> THE DATA
*** Begin section ***

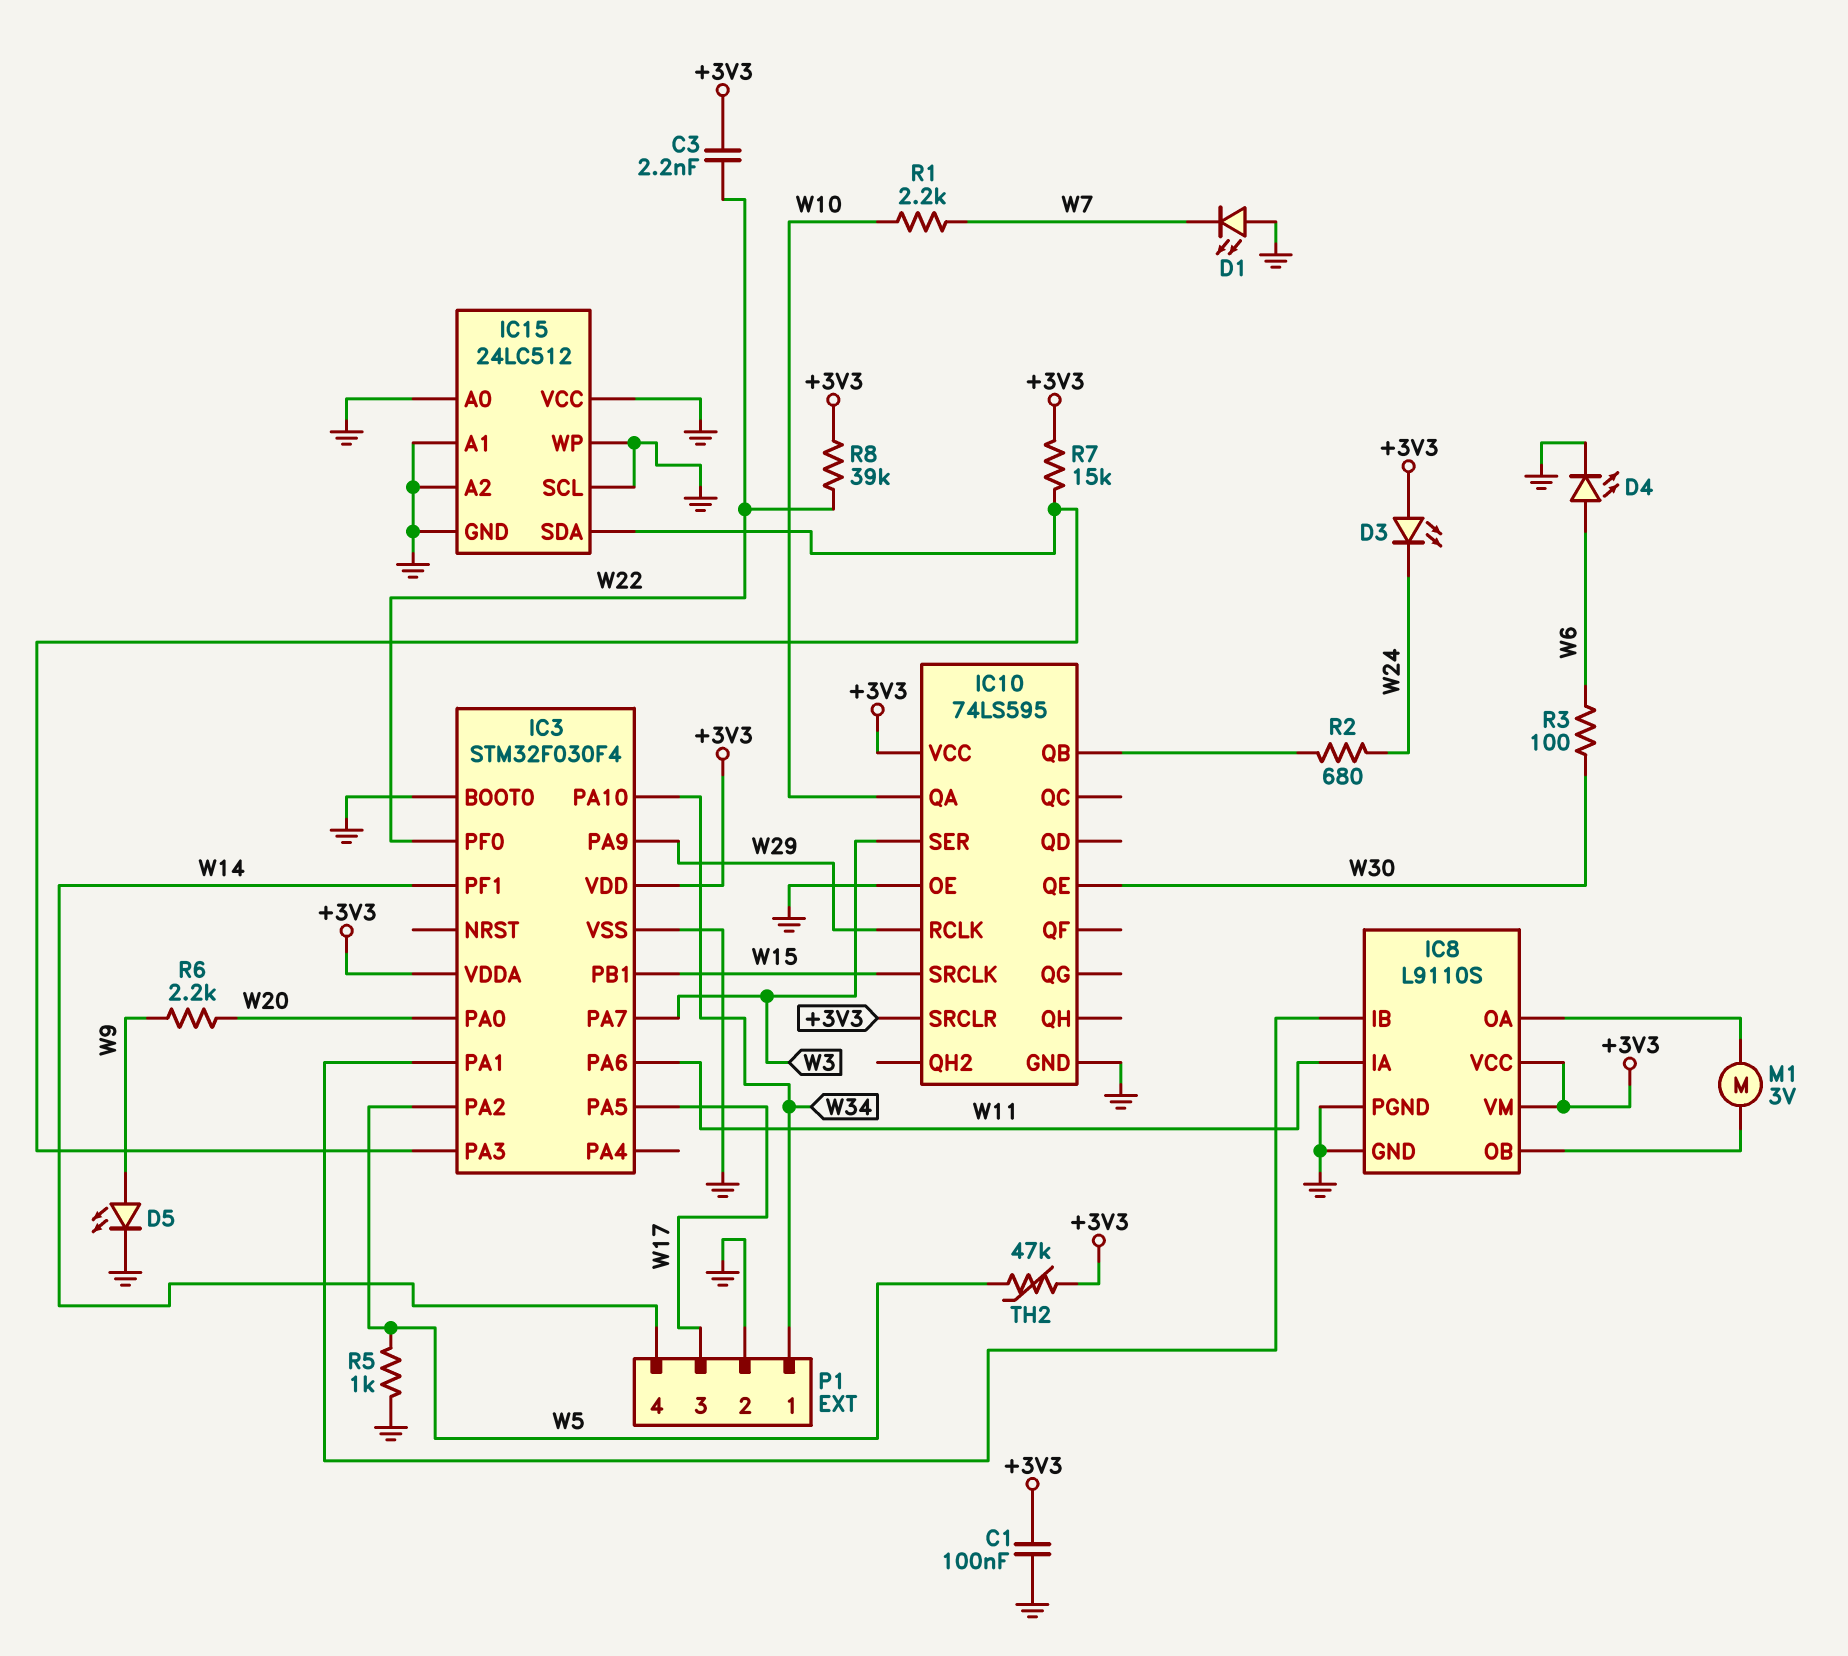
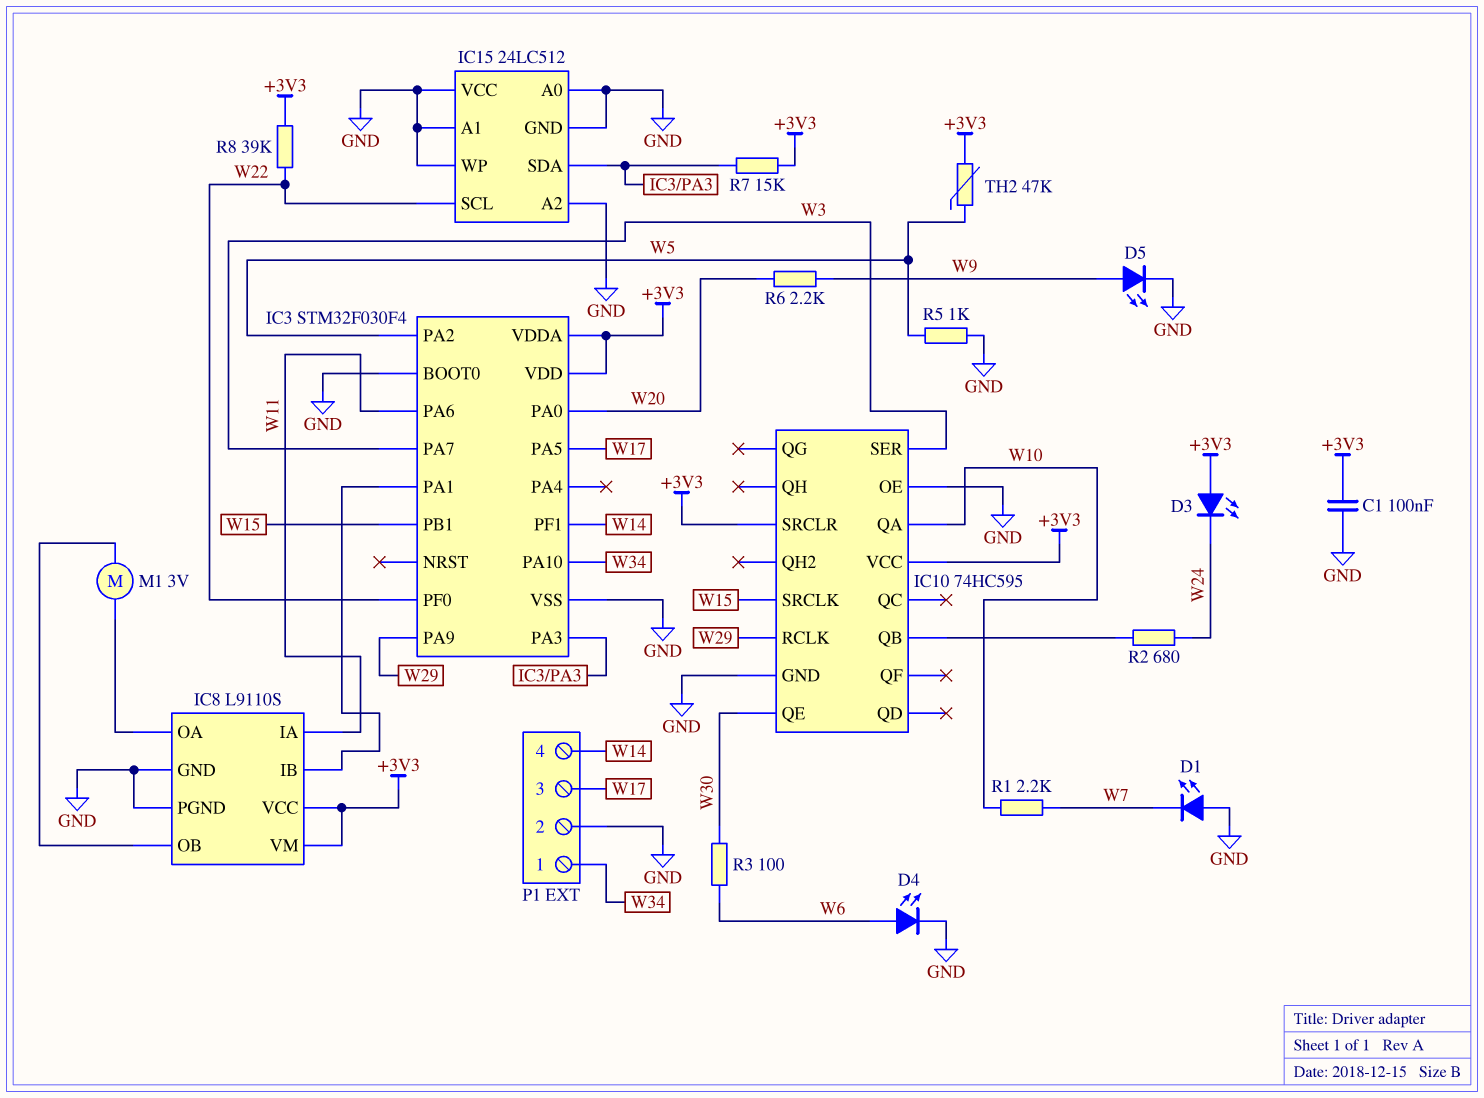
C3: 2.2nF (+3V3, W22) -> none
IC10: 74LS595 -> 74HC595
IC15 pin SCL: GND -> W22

*** End section ***
*** Begin section ***

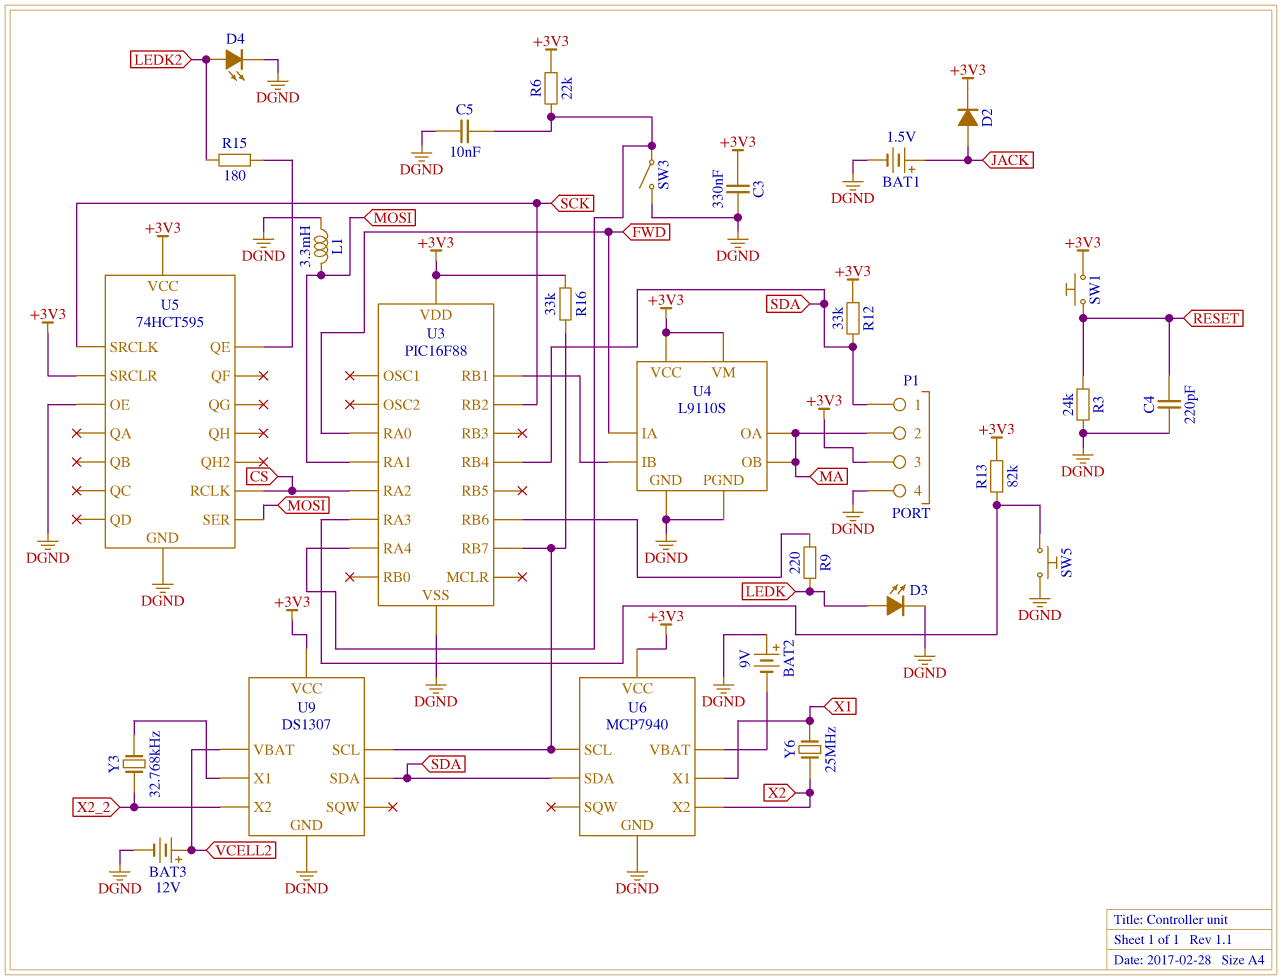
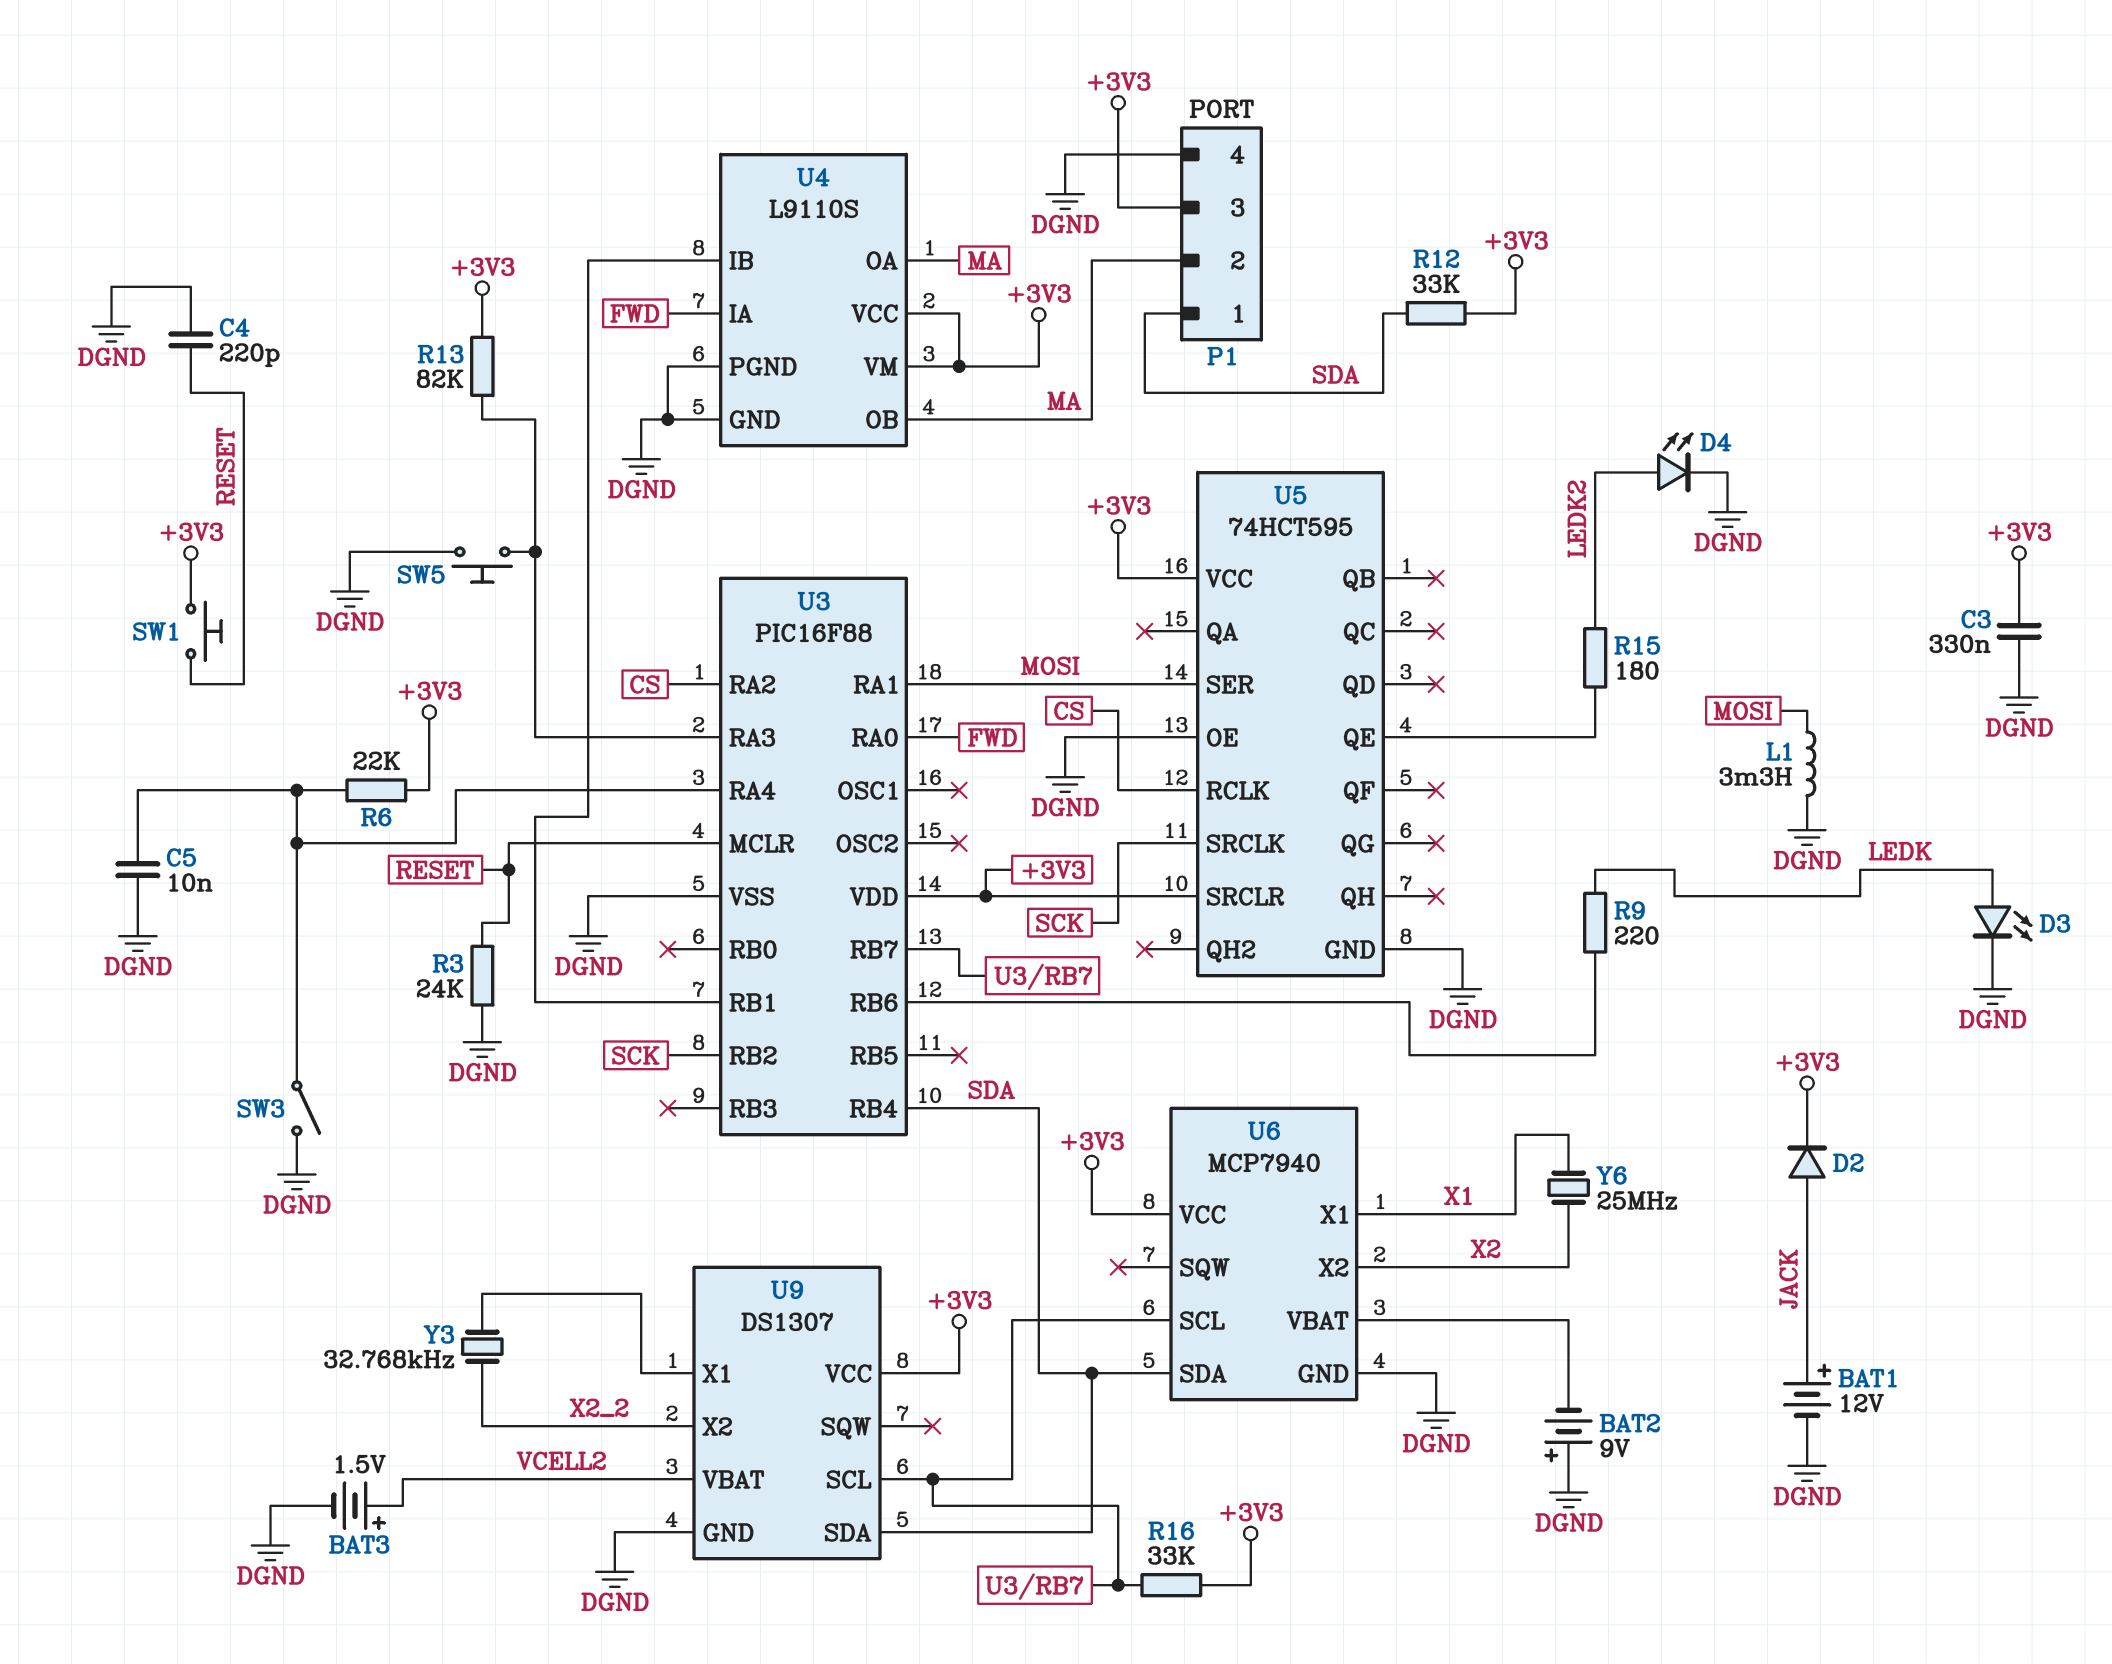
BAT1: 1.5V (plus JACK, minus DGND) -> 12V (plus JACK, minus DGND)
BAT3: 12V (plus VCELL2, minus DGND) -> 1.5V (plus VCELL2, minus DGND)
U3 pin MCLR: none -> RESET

*** End section ***

> EXERCISE PROMPT
Reproduce exactly the lines of the records above from the one with "C3: 2.2nF (+3V3, W22) -> none" to the one with "IC15 pin SCL: GND -> W22", both included, and leave out everything else.

> SOLUTION BELOW
C3: 2.2nF (+3V3, W22) -> none
IC10: 74LS595 -> 74HC595
IC15 pin SCL: GND -> W22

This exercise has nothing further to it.